------ Exercise input ------
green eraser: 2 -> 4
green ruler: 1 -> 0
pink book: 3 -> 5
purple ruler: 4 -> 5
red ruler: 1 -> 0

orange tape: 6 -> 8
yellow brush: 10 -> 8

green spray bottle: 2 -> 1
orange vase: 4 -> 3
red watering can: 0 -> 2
------
------ Exercise input ------
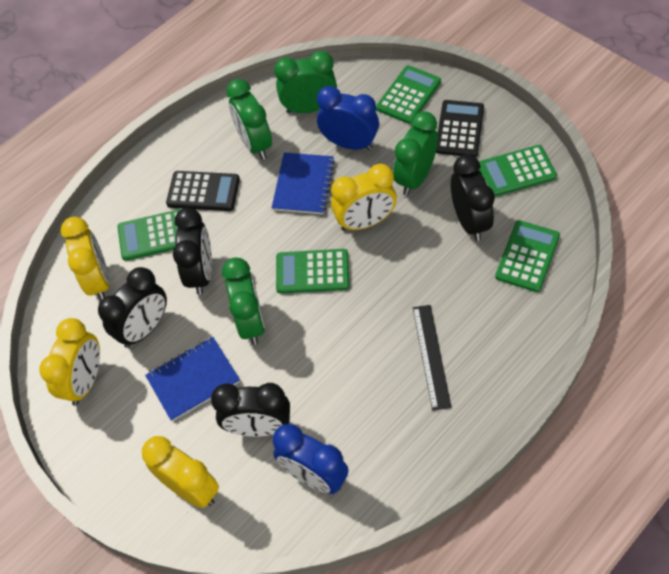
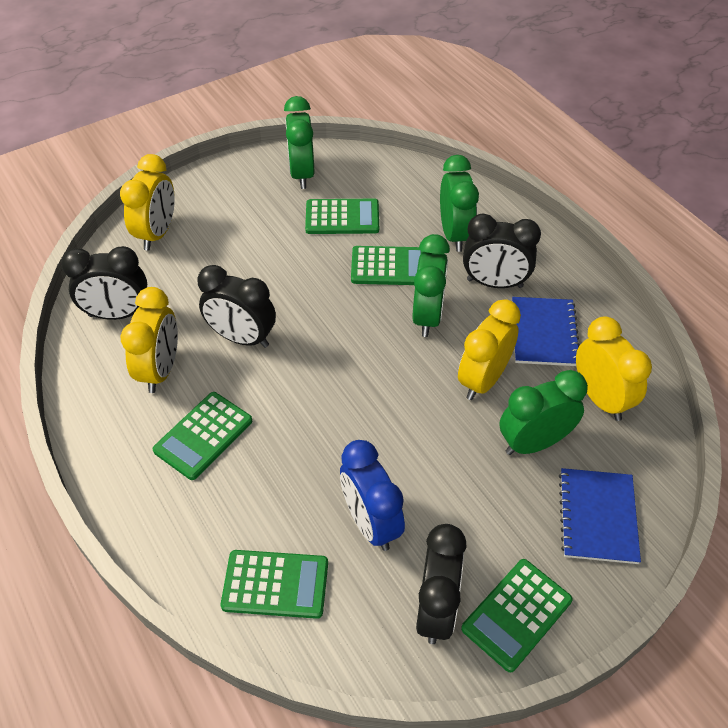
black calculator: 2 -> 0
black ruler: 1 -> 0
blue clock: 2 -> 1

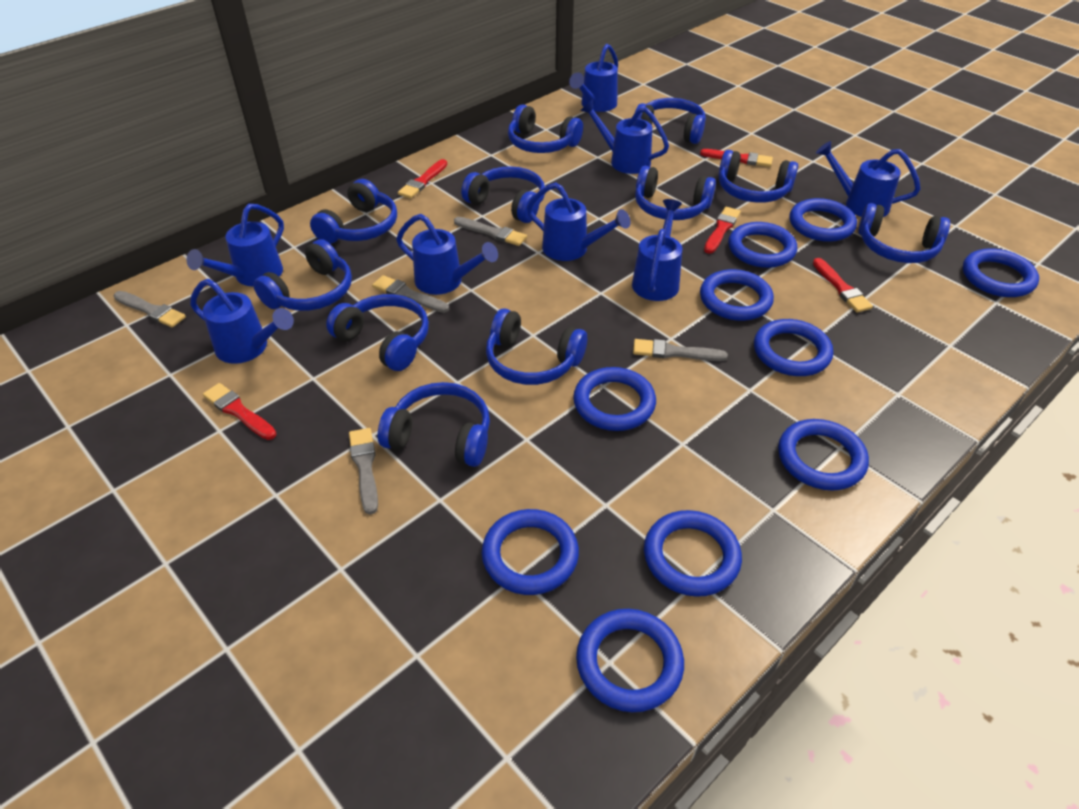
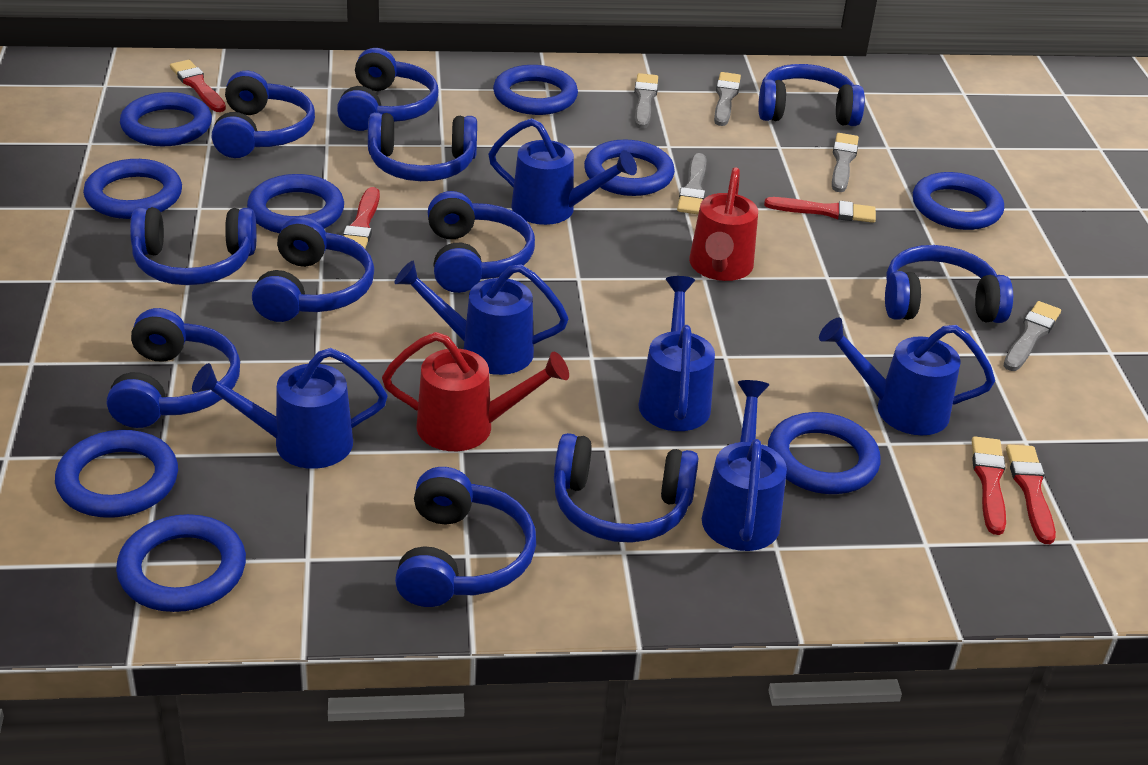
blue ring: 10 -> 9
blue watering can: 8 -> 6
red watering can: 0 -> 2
------
Assignment:
Whenever the word "green" shows up in a line of the entries, copy that line.

Result for this task:
green eraser: 2 -> 4
green ruler: 1 -> 0
green spray bottle: 2 -> 1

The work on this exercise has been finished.